[EXERCISE] Transcribe the listing below in full, keeping every line exactly as it is.
[SOURCE DATA — start]
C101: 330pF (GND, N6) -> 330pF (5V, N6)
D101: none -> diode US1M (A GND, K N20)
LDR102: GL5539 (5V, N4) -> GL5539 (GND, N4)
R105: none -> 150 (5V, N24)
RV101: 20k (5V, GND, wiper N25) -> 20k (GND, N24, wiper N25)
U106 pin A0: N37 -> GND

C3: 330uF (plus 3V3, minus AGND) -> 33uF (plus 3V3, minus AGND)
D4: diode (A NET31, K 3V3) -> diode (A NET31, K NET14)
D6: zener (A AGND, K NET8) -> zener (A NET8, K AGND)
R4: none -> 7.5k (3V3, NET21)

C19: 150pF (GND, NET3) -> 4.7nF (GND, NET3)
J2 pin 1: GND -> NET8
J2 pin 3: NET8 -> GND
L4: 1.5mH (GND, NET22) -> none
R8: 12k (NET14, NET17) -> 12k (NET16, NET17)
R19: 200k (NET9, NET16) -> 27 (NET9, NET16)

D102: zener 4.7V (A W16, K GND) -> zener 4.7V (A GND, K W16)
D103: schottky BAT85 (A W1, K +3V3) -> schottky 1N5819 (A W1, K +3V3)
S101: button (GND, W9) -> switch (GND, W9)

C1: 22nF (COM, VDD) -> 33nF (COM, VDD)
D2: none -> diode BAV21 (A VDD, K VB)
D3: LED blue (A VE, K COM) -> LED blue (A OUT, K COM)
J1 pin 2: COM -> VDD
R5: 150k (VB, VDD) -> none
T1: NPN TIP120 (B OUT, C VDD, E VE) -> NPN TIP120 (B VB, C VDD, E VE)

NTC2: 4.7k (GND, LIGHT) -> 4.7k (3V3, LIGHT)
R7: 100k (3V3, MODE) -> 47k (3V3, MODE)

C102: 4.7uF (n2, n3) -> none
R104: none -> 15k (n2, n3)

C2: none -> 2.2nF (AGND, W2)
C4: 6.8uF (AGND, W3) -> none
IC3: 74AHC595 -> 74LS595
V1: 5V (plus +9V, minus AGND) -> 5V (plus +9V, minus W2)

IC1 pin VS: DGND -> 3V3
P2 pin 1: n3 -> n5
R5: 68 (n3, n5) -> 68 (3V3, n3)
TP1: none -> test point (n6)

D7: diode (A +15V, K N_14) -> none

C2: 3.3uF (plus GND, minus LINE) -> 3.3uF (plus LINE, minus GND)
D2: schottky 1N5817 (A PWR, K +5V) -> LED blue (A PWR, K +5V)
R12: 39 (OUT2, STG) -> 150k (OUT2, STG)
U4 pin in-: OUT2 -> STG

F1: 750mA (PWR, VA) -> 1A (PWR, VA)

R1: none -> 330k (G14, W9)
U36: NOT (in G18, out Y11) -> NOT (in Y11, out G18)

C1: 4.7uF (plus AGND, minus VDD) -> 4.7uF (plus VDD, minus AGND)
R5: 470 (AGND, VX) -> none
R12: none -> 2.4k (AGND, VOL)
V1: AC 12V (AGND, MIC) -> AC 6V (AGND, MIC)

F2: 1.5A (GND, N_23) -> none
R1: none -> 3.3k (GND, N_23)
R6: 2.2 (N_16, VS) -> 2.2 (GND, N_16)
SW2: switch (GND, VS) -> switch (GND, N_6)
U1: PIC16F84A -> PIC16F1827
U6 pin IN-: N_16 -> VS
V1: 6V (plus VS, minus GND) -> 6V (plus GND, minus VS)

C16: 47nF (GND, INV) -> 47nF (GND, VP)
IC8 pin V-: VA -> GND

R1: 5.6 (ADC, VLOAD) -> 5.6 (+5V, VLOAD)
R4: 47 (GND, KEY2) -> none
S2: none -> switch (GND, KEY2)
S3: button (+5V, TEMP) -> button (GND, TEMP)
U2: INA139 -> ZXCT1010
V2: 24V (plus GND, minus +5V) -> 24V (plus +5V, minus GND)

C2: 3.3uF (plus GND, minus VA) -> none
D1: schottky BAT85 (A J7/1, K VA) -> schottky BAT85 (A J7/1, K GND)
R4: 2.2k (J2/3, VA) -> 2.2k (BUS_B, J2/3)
[SOURCE DATA — finish]
[RESPONSE]
C101: 330pF (GND, N6) -> 330pF (5V, N6)
D101: none -> diode US1M (A GND, K N20)
LDR102: GL5539 (5V, N4) -> GL5539 (GND, N4)
R105: none -> 150 (5V, N24)
RV101: 20k (5V, GND, wiper N25) -> 20k (GND, N24, wiper N25)
U106 pin A0: N37 -> GND

C3: 330uF (plus 3V3, minus AGND) -> 33uF (plus 3V3, minus AGND)
D4: diode (A NET31, K 3V3) -> diode (A NET31, K NET14)
D6: zener (A AGND, K NET8) -> zener (A NET8, K AGND)
R4: none -> 7.5k (3V3, NET21)

C19: 150pF (GND, NET3) -> 4.7nF (GND, NET3)
J2 pin 1: GND -> NET8
J2 pin 3: NET8 -> GND
L4: 1.5mH (GND, NET22) -> none
R8: 12k (NET14, NET17) -> 12k (NET16, NET17)
R19: 200k (NET9, NET16) -> 27 (NET9, NET16)

D102: zener 4.7V (A W16, K GND) -> zener 4.7V (A GND, K W16)
D103: schottky BAT85 (A W1, K +3V3) -> schottky 1N5819 (A W1, K +3V3)
S101: button (GND, W9) -> switch (GND, W9)

C1: 22nF (COM, VDD) -> 33nF (COM, VDD)
D2: none -> diode BAV21 (A VDD, K VB)
D3: LED blue (A VE, K COM) -> LED blue (A OUT, K COM)
J1 pin 2: COM -> VDD
R5: 150k (VB, VDD) -> none
T1: NPN TIP120 (B OUT, C VDD, E VE) -> NPN TIP120 (B VB, C VDD, E VE)

NTC2: 4.7k (GND, LIGHT) -> 4.7k (3V3, LIGHT)
R7: 100k (3V3, MODE) -> 47k (3V3, MODE)

C102: 4.7uF (n2, n3) -> none
R104: none -> 15k (n2, n3)

C2: none -> 2.2nF (AGND, W2)
C4: 6.8uF (AGND, W3) -> none
IC3: 74AHC595 -> 74LS595
V1: 5V (plus +9V, minus AGND) -> 5V (plus +9V, minus W2)

IC1 pin VS: DGND -> 3V3
P2 pin 1: n3 -> n5
R5: 68 (n3, n5) -> 68 (3V3, n3)
TP1: none -> test point (n6)

D7: diode (A +15V, K N_14) -> none

C2: 3.3uF (plus GND, minus LINE) -> 3.3uF (plus LINE, minus GND)
D2: schottky 1N5817 (A PWR, K +5V) -> LED blue (A PWR, K +5V)
R12: 39 (OUT2, STG) -> 150k (OUT2, STG)
U4 pin in-: OUT2 -> STG

F1: 750mA (PWR, VA) -> 1A (PWR, VA)

R1: none -> 330k (G14, W9)
U36: NOT (in G18, out Y11) -> NOT (in Y11, out G18)

C1: 4.7uF (plus AGND, minus VDD) -> 4.7uF (plus VDD, minus AGND)
R5: 470 (AGND, VX) -> none
R12: none -> 2.4k (AGND, VOL)
V1: AC 12V (AGND, MIC) -> AC 6V (AGND, MIC)

F2: 1.5A (GND, N_23) -> none
R1: none -> 3.3k (GND, N_23)
R6: 2.2 (N_16, VS) -> 2.2 (GND, N_16)
SW2: switch (GND, VS) -> switch (GND, N_6)
U1: PIC16F84A -> PIC16F1827
U6 pin IN-: N_16 -> VS
V1: 6V (plus VS, minus GND) -> 6V (plus GND, minus VS)

C16: 47nF (GND, INV) -> 47nF (GND, VP)
IC8 pin V-: VA -> GND

R1: 5.6 (ADC, VLOAD) -> 5.6 (+5V, VLOAD)
R4: 47 (GND, KEY2) -> none
S2: none -> switch (GND, KEY2)
S3: button (+5V, TEMP) -> button (GND, TEMP)
U2: INA139 -> ZXCT1010
V2: 24V (plus GND, minus +5V) -> 24V (plus +5V, minus GND)

C2: 3.3uF (plus GND, minus VA) -> none
D1: schottky BAT85 (A J7/1, K VA) -> schottky BAT85 (A J7/1, K GND)
R4: 2.2k (J2/3, VA) -> 2.2k (BUS_B, J2/3)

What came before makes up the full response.